YOUR INSTRUCTIONS:
Your answer should consist solely of the lines from the one holding "(136, 397) = (221, 370): purple mug -> none" through the final line of the entries, reproduced exactly and without pictures.

::: GIVEN DATA :::

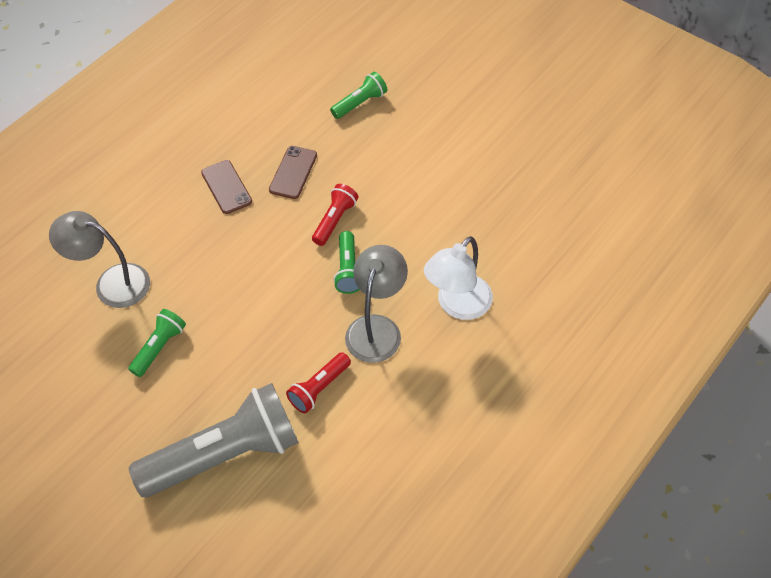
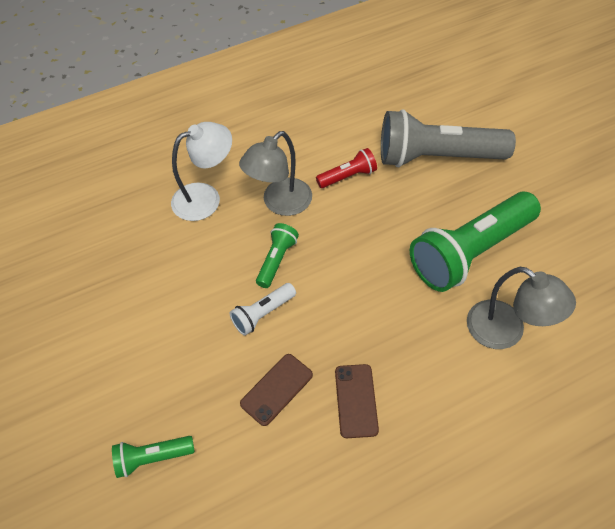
camera: 155 degrees left, 0 degrees up
(159, 347) = (470, 252): green flashlight -> green flashlight, size x2.16
(334, 220) = (263, 314): red flashlight -> white flashlight

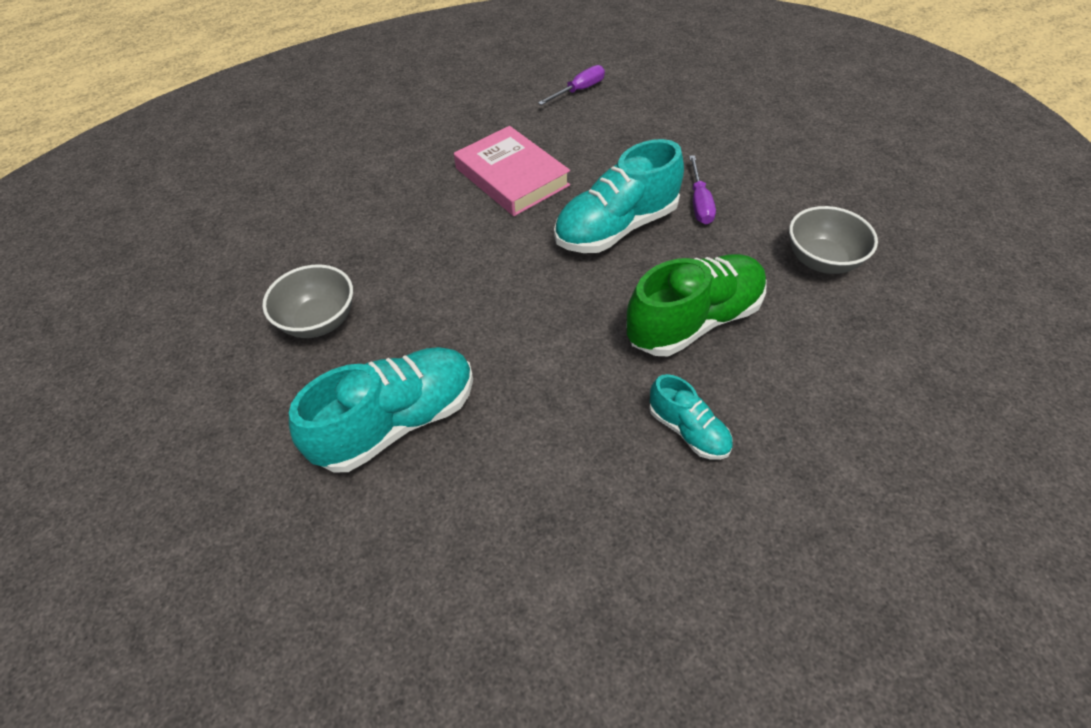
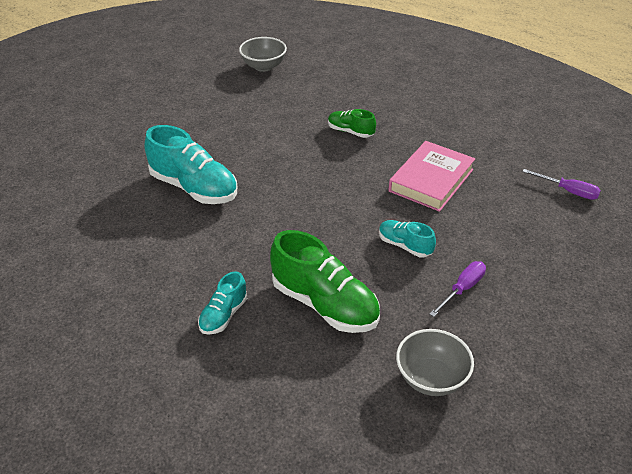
camera: 70 degrees right, 10 degrees down
(319, 321) = (256, 138): grey bowl -> grey bowl (263, 66)
(373, 220) = (350, 132): none -> green shoe
(616, 228) = (405, 245): turquoise shoe -> turquoise shoe, size x0.53
(699, 203) = (462, 289): purple screwdriver -> purple screwdriver turned 150 degrees clockwise

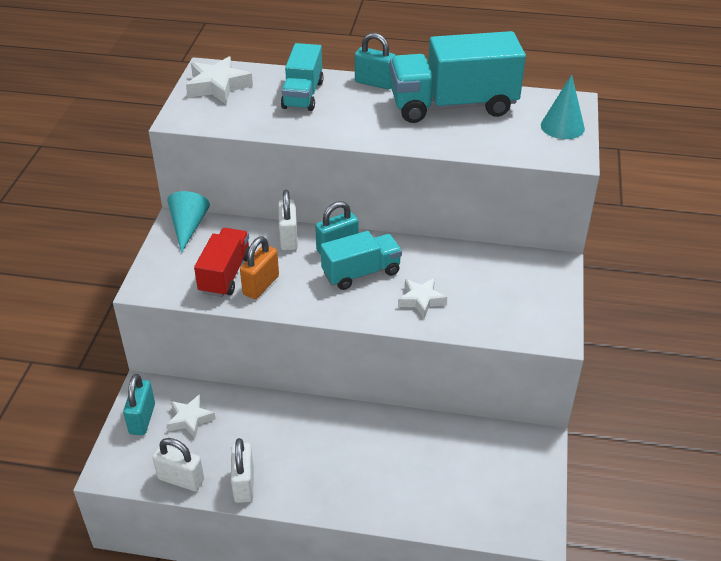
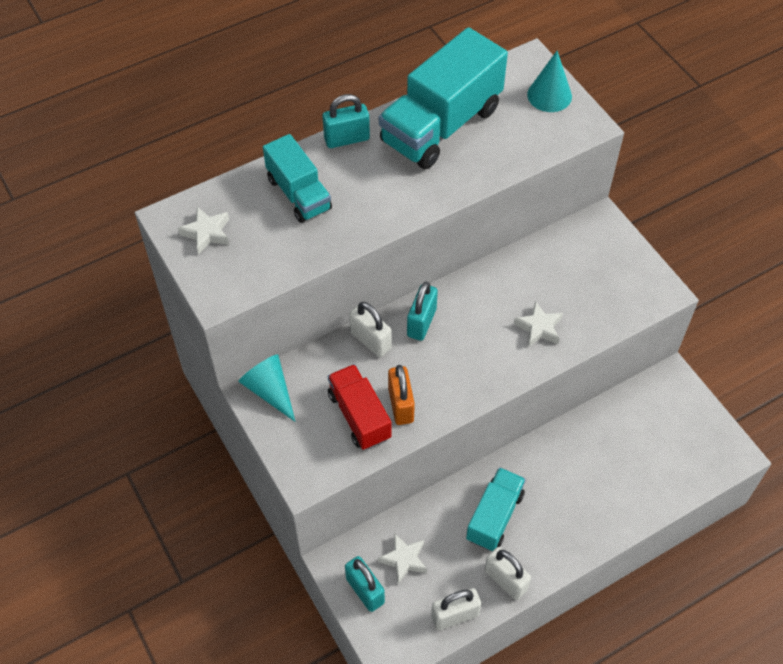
camera: 40 degrees left, 15 degrees up
(218, 86) = (207, 233): white star -> white star, size x0.67
(361, 273) = (467, 334): turquoise truck -> turquoise truck (494, 516)

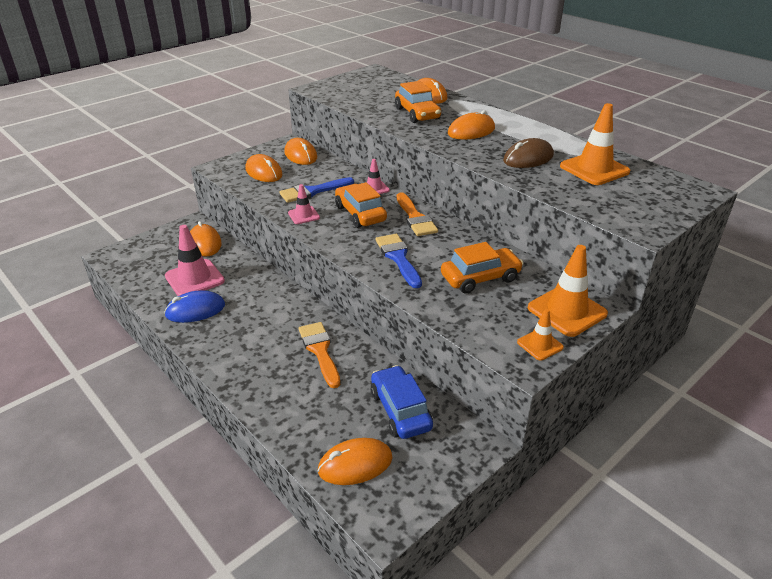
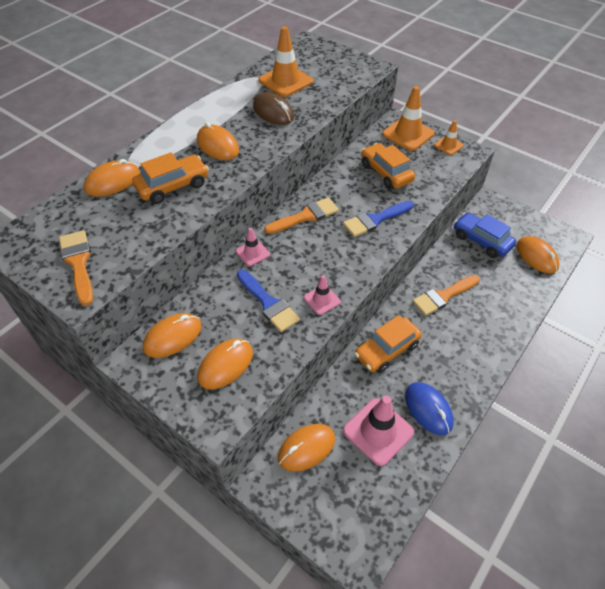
camera: 100 degrees left, 15 degrees up
(344, 88) = (78, 263): none -> orange brush
(360, 214) = (308, 255): orange car -> orange car (387, 350)
(400, 410) = (481, 241): blue car -> blue car turned 75 degrees clockwise

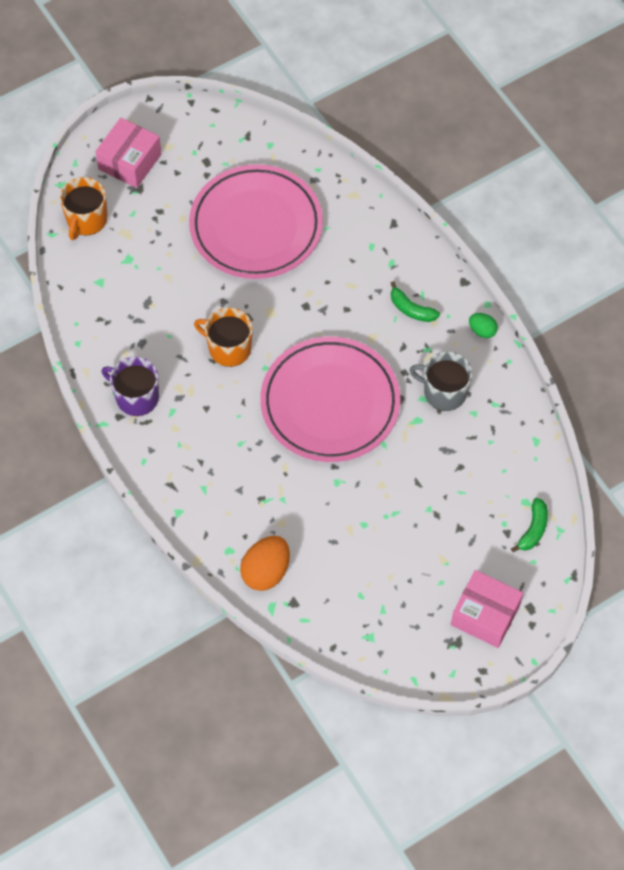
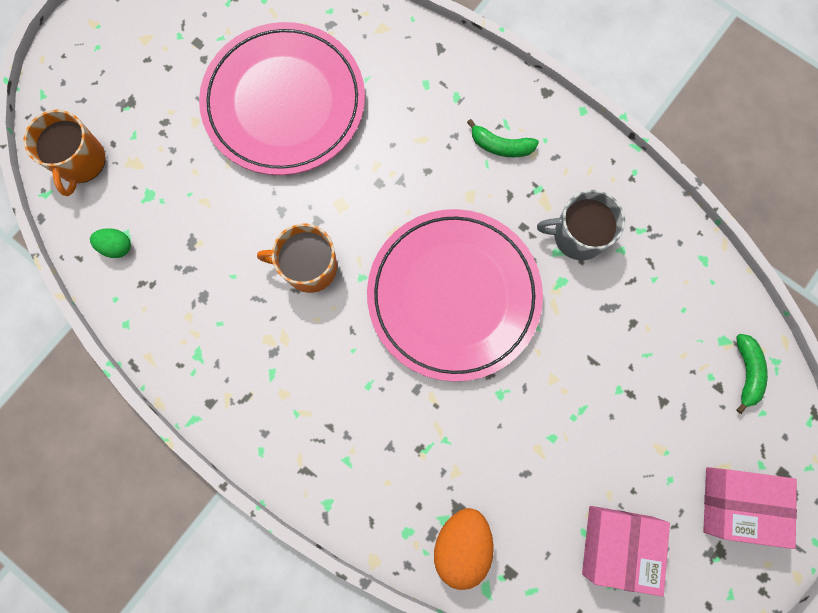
camera: 20 degrees left, 15 degrees up
(130, 162) = (107, 72): pink box -> pink box (617, 545)
(136, 397) = (221, 370): purple mug -> none
(482, 331) = (590, 145): green egg -> green egg (117, 247)

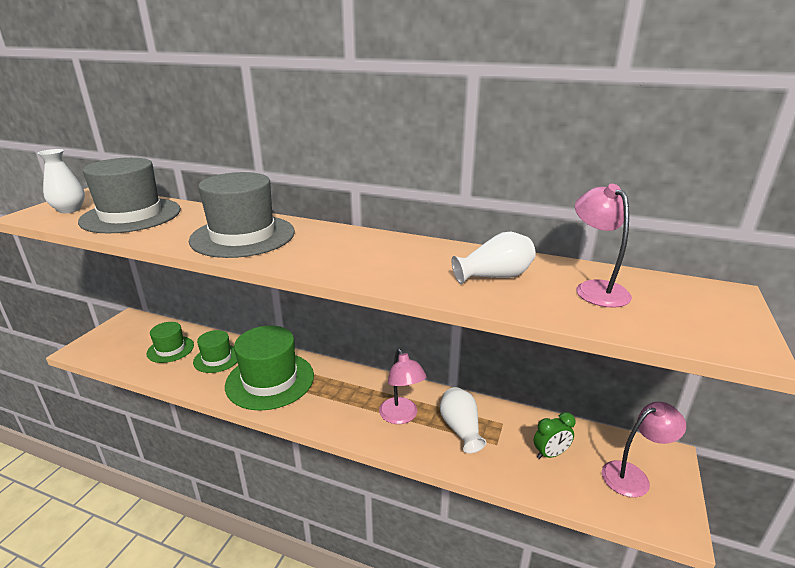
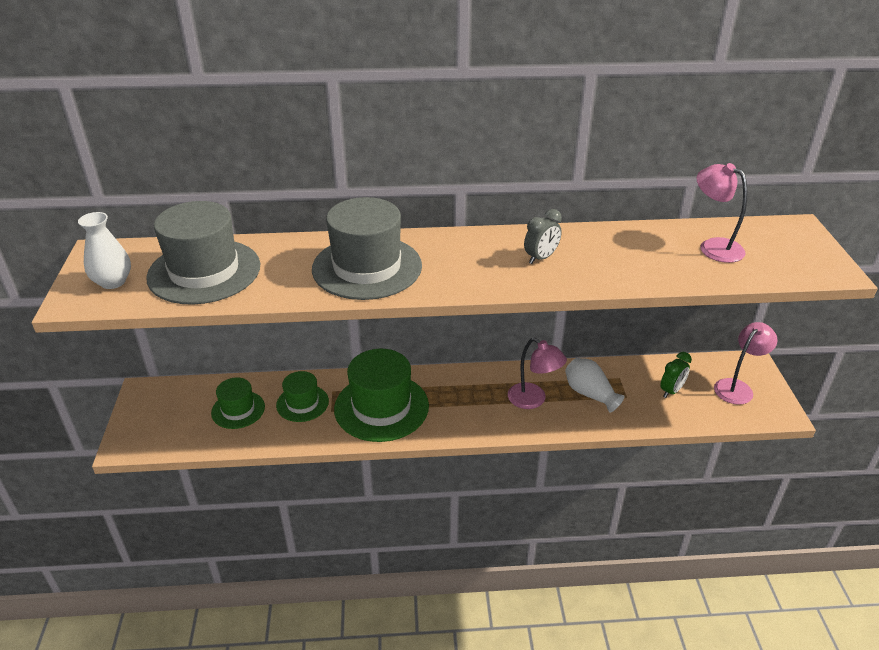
camera: 25 degrees left, 10 degrees up
(397, 260) = (541, 258): none -> grey clock
(495, 276) = (633, 254): white vase -> none

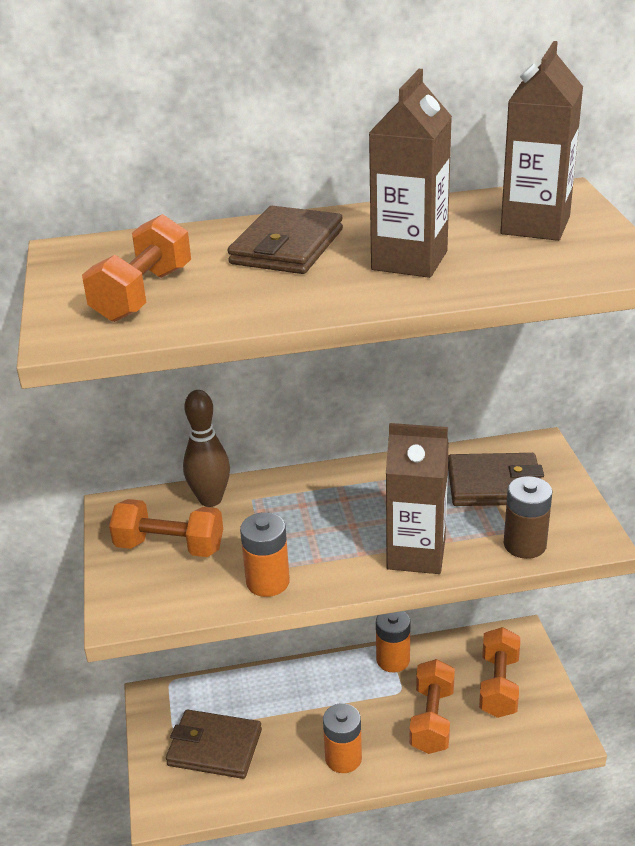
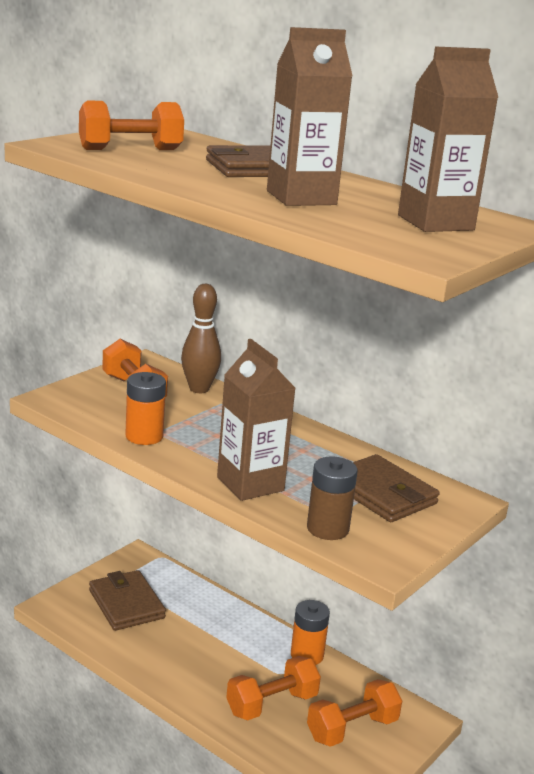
camera: 45 degrees right, 10 degrees down
(343, 758) = (182, 672): orange battery -> none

:::

EXPECTED OUTPUT:
(136, 397) = (221, 370): purple mug -> none
(482, 331) = (590, 145): green egg -> green egg (117, 247)

camera: 25 degrees left, 10 degrees up
(397, 260) = (541, 258): none -> grey clock
(495, 276) = (633, 254): white vase -> none

camera: 45 degrees right, 10 degrees down
(343, 758) = (182, 672): orange battery -> none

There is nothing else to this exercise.